[Stored data entries]
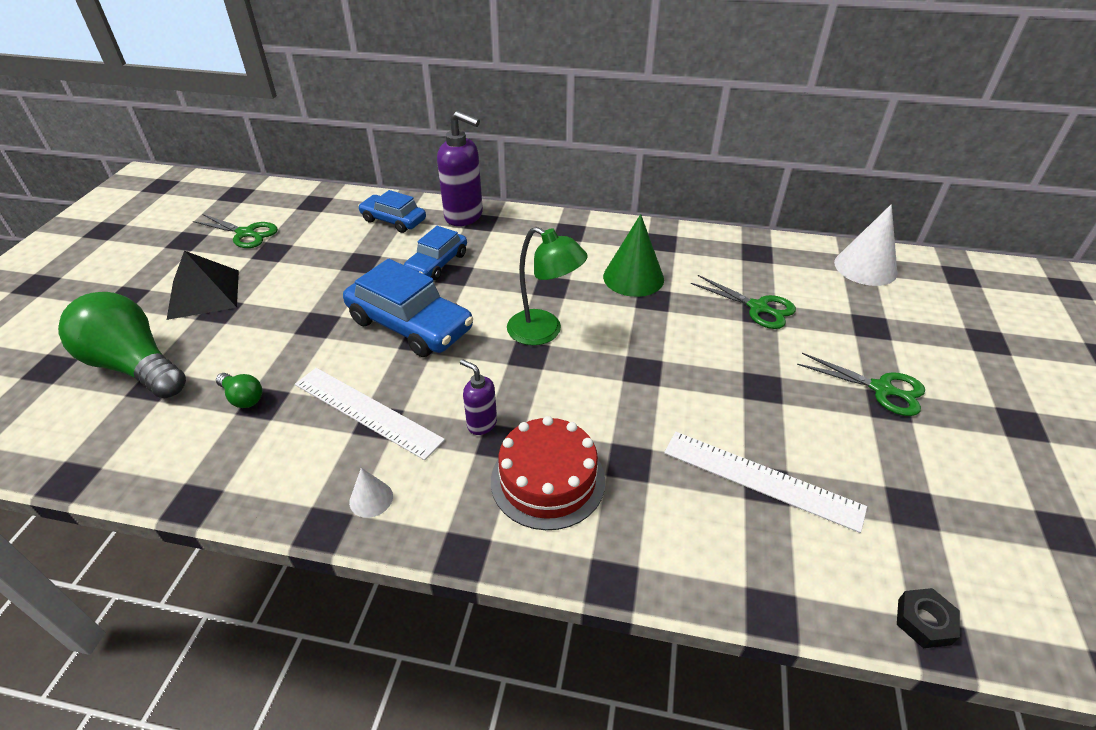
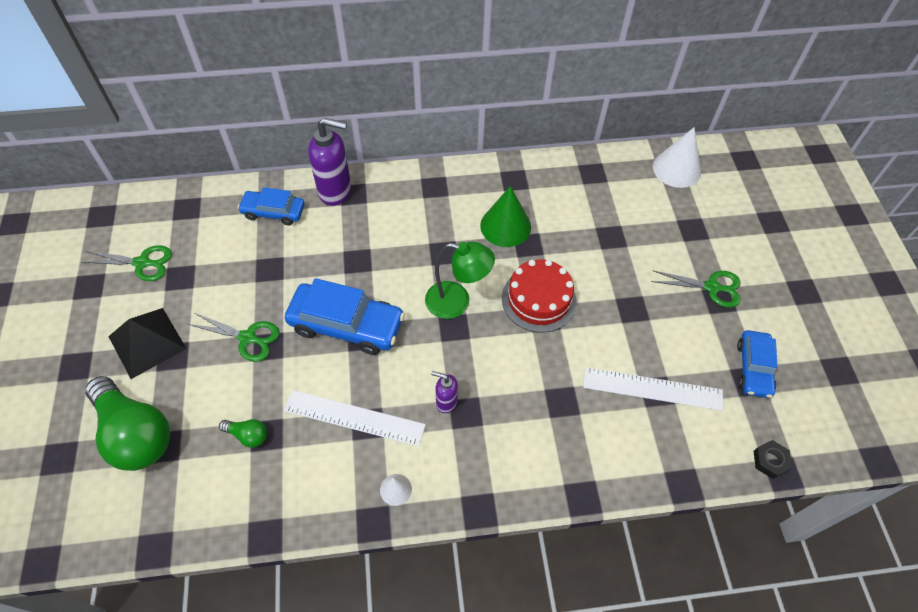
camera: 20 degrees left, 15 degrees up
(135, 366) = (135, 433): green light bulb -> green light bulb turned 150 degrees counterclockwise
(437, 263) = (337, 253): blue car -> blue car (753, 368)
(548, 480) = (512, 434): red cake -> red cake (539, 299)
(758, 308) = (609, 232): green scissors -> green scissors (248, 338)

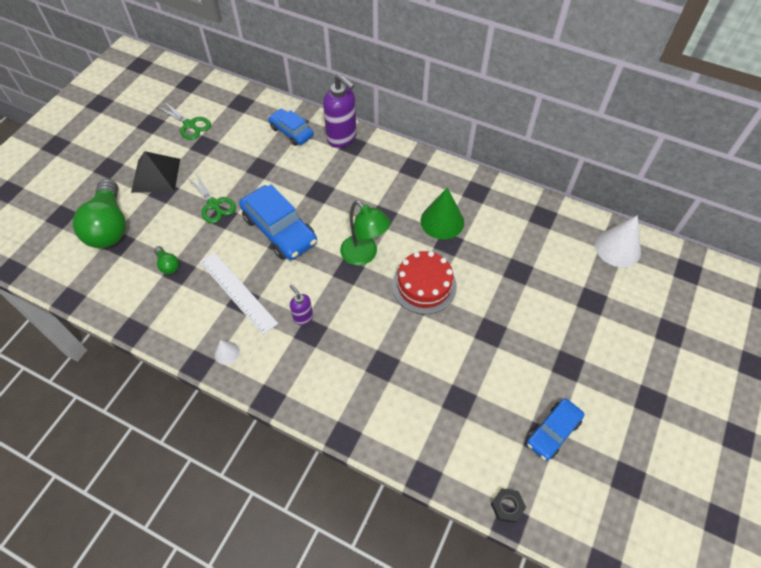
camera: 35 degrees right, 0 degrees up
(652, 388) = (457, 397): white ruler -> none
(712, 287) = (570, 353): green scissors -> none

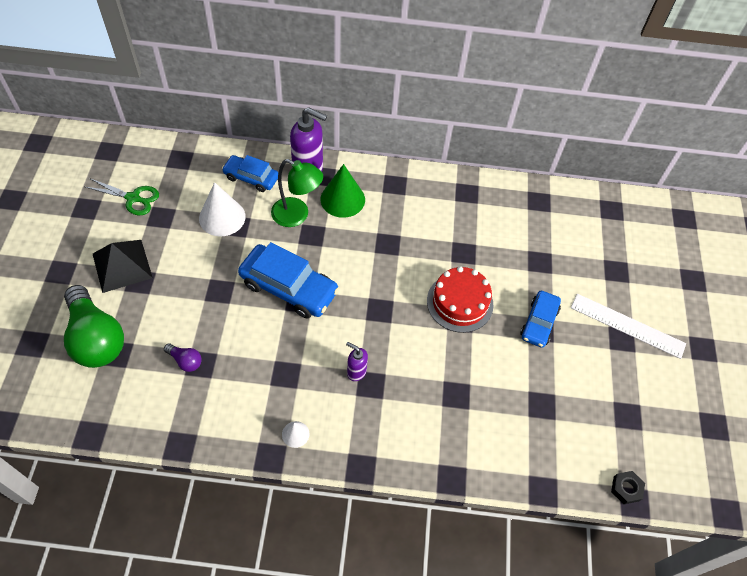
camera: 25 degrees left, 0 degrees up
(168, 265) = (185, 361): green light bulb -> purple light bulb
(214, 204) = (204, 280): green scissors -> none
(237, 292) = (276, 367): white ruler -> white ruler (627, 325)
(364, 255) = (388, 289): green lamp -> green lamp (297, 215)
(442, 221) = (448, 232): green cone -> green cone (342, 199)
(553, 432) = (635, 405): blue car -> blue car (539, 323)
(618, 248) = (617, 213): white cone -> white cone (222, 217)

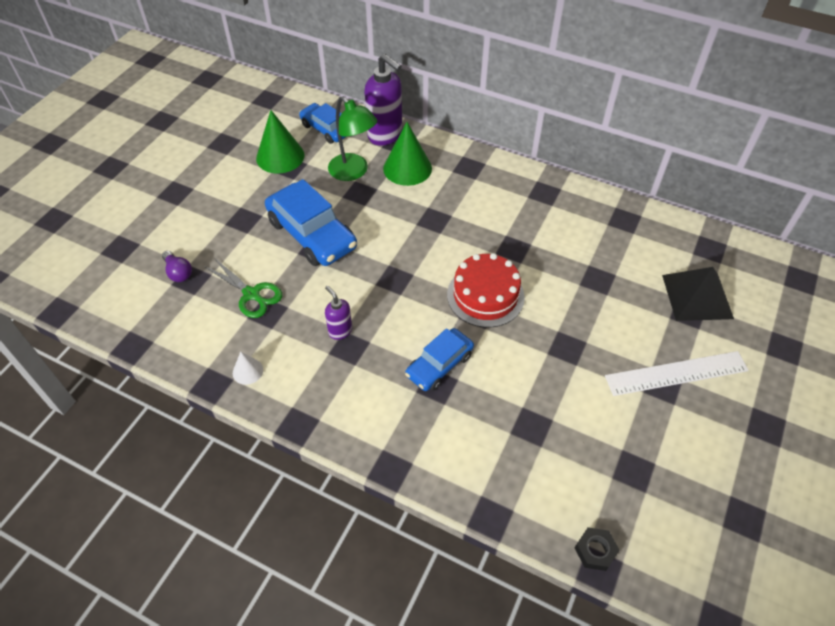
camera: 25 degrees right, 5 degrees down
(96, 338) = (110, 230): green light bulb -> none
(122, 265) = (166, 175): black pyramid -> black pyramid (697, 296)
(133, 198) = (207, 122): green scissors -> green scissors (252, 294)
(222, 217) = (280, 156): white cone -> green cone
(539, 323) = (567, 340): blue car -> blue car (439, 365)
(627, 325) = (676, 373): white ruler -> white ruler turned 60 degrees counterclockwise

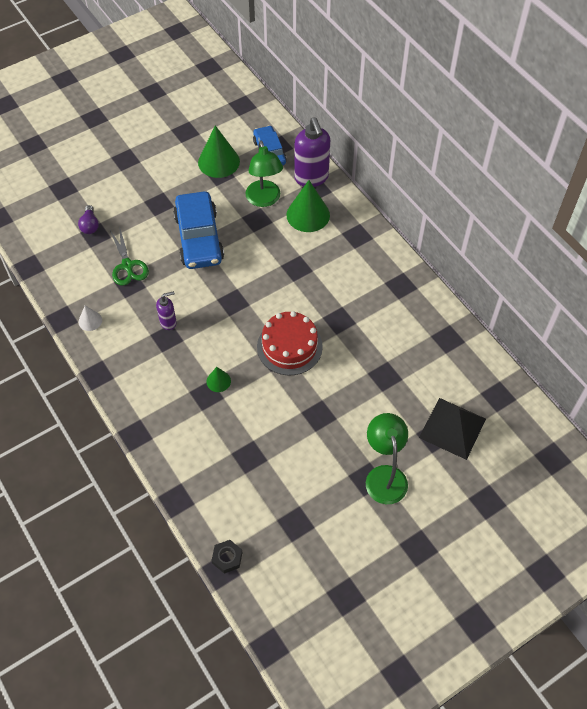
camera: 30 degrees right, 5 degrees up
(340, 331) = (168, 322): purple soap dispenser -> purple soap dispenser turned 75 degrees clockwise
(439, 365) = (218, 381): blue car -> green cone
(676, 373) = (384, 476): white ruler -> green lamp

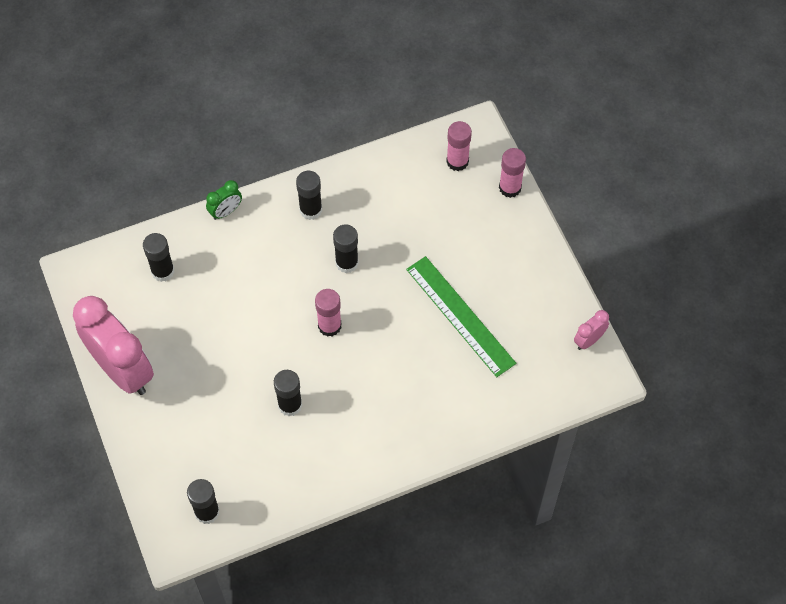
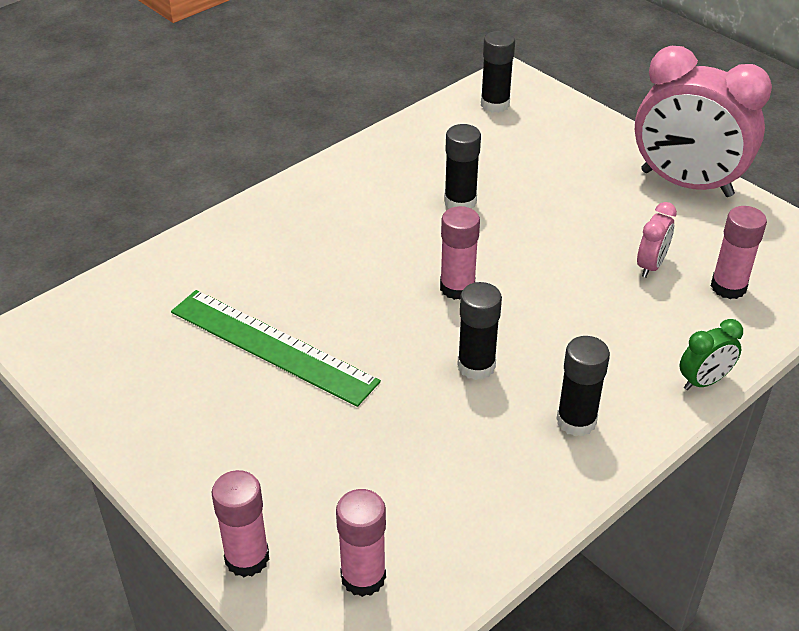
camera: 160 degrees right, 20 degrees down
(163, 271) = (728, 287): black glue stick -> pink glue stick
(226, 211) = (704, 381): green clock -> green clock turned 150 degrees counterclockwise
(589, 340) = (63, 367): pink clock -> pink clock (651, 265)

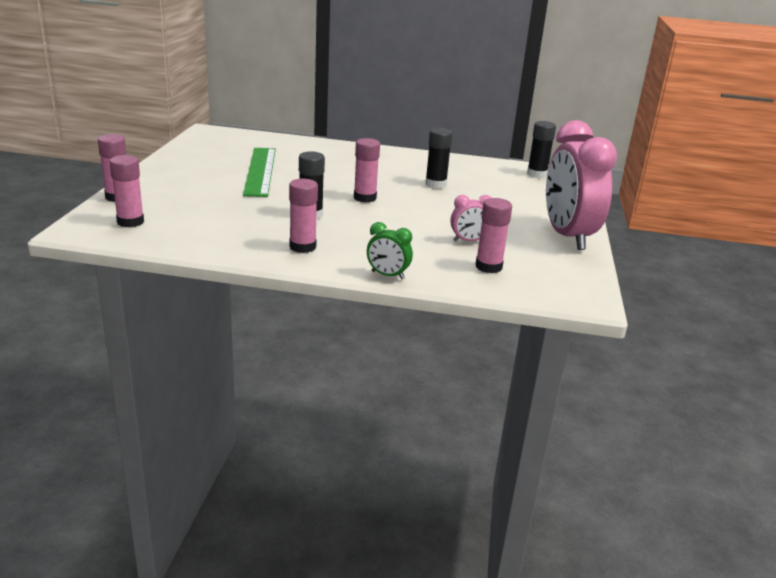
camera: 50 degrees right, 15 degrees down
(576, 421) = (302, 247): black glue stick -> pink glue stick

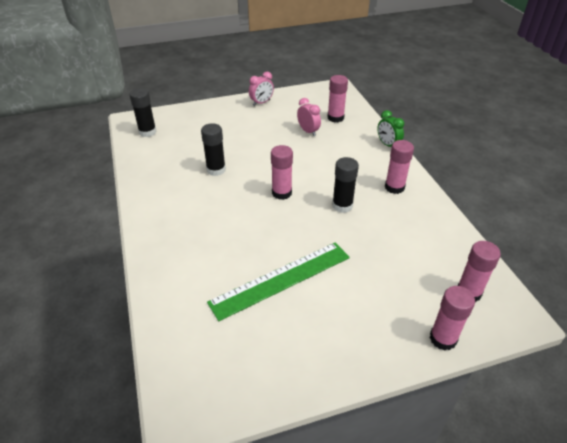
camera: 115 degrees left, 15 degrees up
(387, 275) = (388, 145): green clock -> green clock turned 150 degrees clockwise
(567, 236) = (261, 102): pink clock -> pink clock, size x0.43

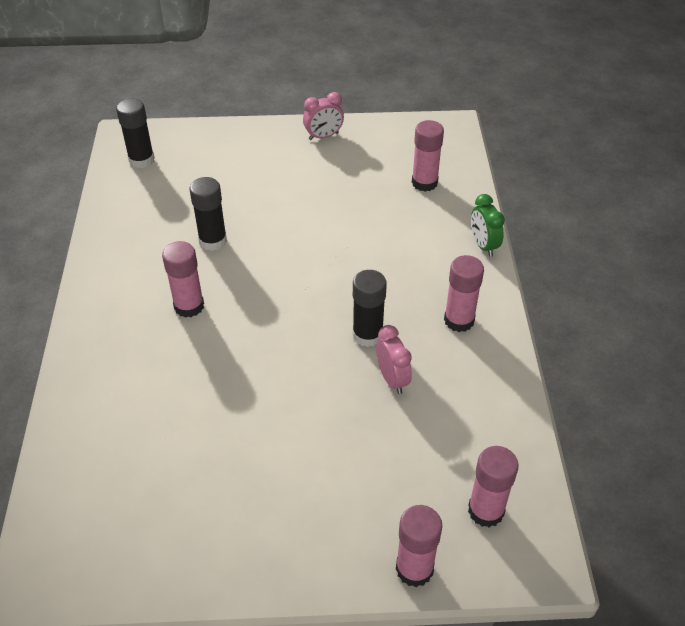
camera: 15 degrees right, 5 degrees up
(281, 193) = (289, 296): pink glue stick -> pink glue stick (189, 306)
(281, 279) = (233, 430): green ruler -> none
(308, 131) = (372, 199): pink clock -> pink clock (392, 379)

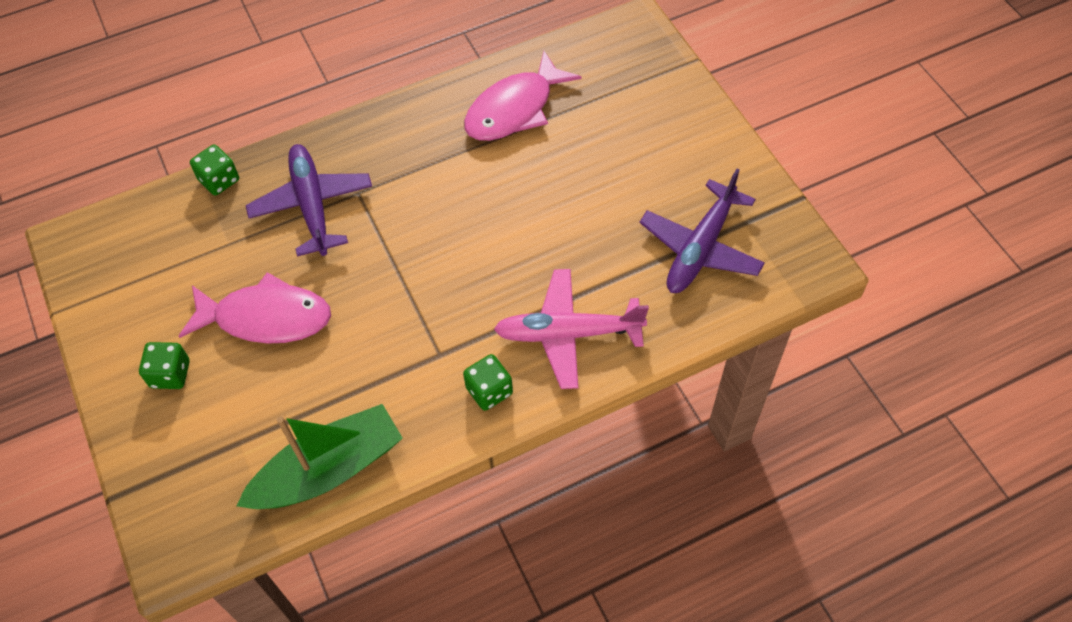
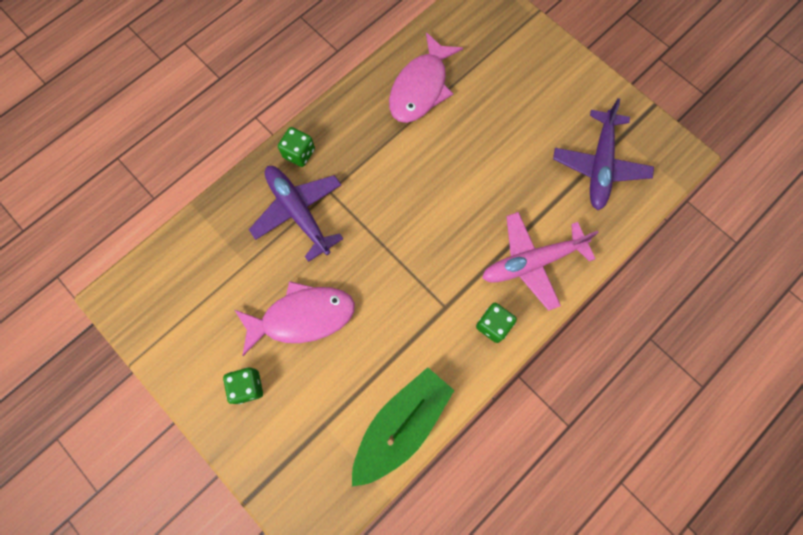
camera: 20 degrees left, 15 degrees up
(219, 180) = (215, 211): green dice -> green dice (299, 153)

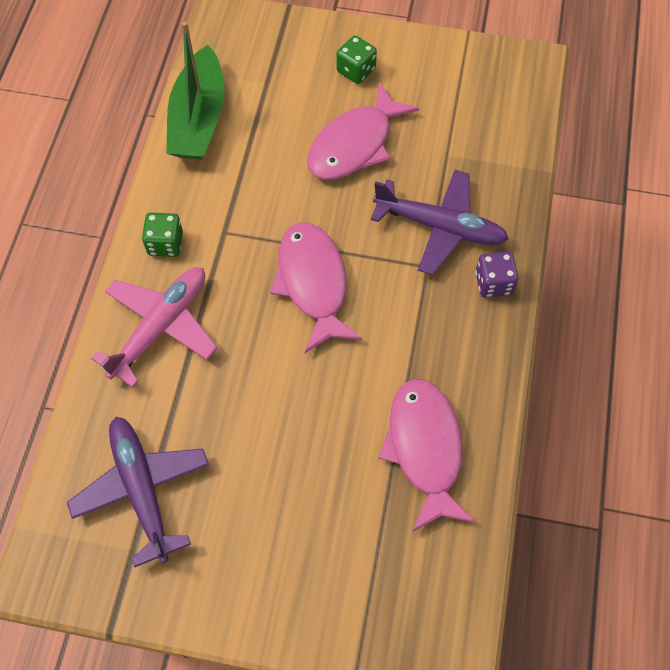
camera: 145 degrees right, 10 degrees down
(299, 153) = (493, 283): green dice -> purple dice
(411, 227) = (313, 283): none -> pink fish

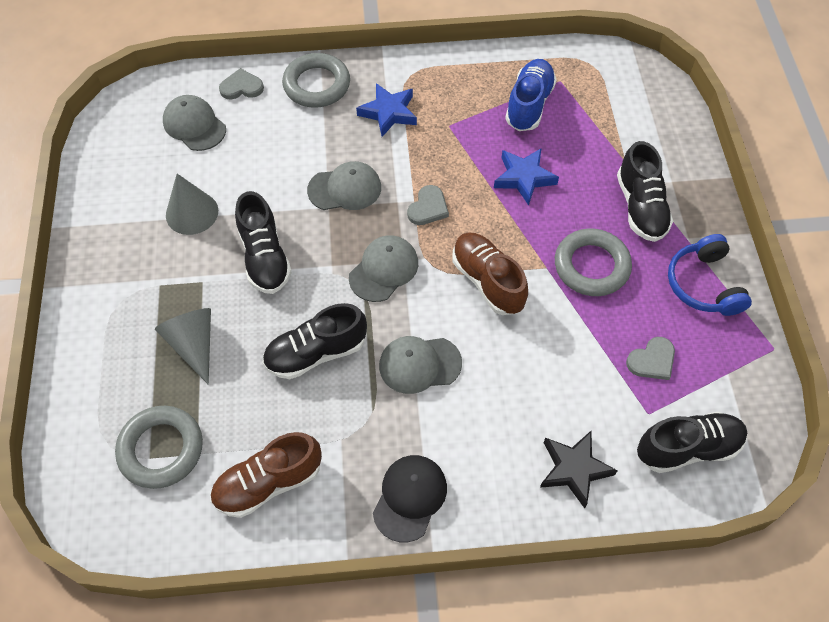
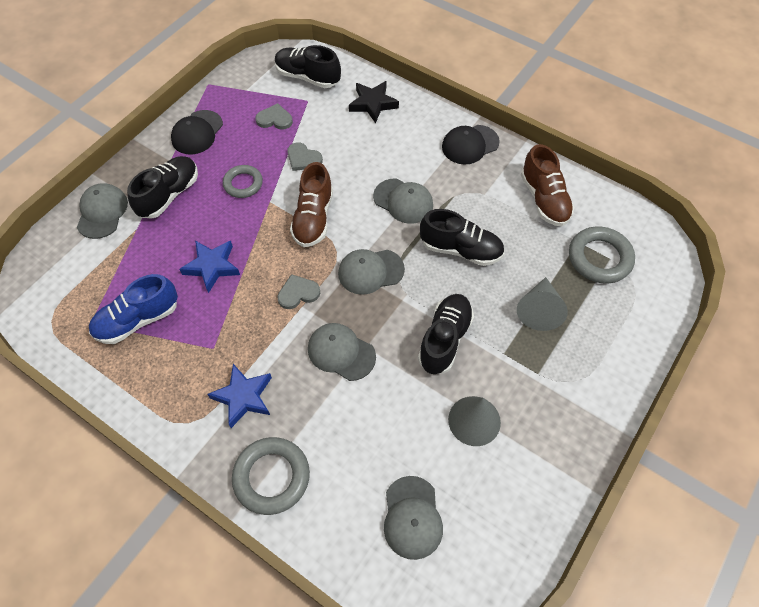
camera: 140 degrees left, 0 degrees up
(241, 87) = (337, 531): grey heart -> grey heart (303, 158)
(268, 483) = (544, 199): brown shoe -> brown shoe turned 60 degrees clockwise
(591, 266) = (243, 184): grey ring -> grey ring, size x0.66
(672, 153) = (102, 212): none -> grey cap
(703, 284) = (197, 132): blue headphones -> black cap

- _TASK STATEMENT_: Each entry should appear again exactly as written, pictures excluded.

- _THE COMPLETED TASK_:
camera: 20 degrees left, 15 degrees up
(135, 366) = (135, 433): green light bulb -> green light bulb turned 150 degrees counterclockwise
(437, 263) = (337, 253): blue car -> blue car (753, 368)
(548, 480) = (512, 434): red cake -> red cake (539, 299)
(758, 308) = (609, 232): green scissors -> green scissors (248, 338)

camera: 35 degrees right, 0 degrees up
(652, 388) = (457, 397): white ruler -> none
(712, 287) = (570, 353): green scissors -> none

camera: 25 degrees left, 0 degrees up
(168, 265) = (185, 361): green light bulb -> purple light bulb
(214, 204) = (204, 280): green scissors -> none
(237, 292) = (276, 367): white ruler -> white ruler (627, 325)
(364, 255) = (388, 289): green lamp -> green lamp (297, 215)
(442, 221) = (448, 232): green cone -> green cone (342, 199)
(553, 432) = (635, 405): blue car -> blue car (539, 323)
(618, 248) = (617, 213): white cone -> white cone (222, 217)

camera: 25 degrees right, 5 degrees down
(96, 338) = (110, 230): green light bulb -> none
(122, 265) = (166, 175): black pyramid -> black pyramid (697, 296)
(133, 198) = (207, 122): green scissors -> green scissors (252, 294)
(222, 217) = (280, 156): white cone -> green cone
(539, 323) = (567, 340): blue car -> blue car (439, 365)
(627, 325) = (676, 373): white ruler -> white ruler turned 60 degrees counterclockwise

camera: 30 degrees right, 5 degrees up
(340, 331) = (168, 322): purple soap dispenser -> purple soap dispenser turned 75 degrees clockwise
(439, 365) = (218, 381): blue car -> green cone
(676, 373) = (384, 476): white ruler -> green lamp

camera: 160 degrees right, 20 degrees down
(163, 271) = (728, 287): black glue stick -> pink glue stick
(226, 211) = (704, 381): green clock -> green clock turned 150 degrees counterclockwise
(589, 340) = (63, 367): pink clock -> pink clock (651, 265)

camera: 50 degrees right, 15 degrees down
(576, 421) = (302, 247): black glue stick -> pink glue stick

camera: 115 degrees left, 15 degrees up
(387, 275) = (388, 145): green clock -> green clock turned 150 degrees clockwise
(567, 236) = (261, 102): pink clock -> pink clock, size x0.43

camera: 15 degrees right, 5 degrees up
(281, 193) = (289, 296): pink glue stick -> pink glue stick (189, 306)
(281, 279) = (233, 430): green ruler -> none
(308, 131) = (372, 199): pink clock -> pink clock (392, 379)

camera: 20 degrees left, 15 degrees up
(219, 180) = (215, 211): green dice -> green dice (299, 153)

camera: 145 degrees right, 10 degrees down
(299, 153) = (493, 283): green dice -> purple dice
(411, 227) = (313, 283): none -> pink fish

camera: 140 degrees left, 0 degrees up
(241, 87) = (337, 531): grey heart -> grey heart (303, 158)
(268, 483) = (544, 199): brown shoe -> brown shoe turned 60 degrees clockwise
(591, 266) = (243, 184): grey ring -> grey ring, size x0.66
(672, 153) = (102, 212): none -> grey cap
(703, 284) = (197, 132): blue headphones -> black cap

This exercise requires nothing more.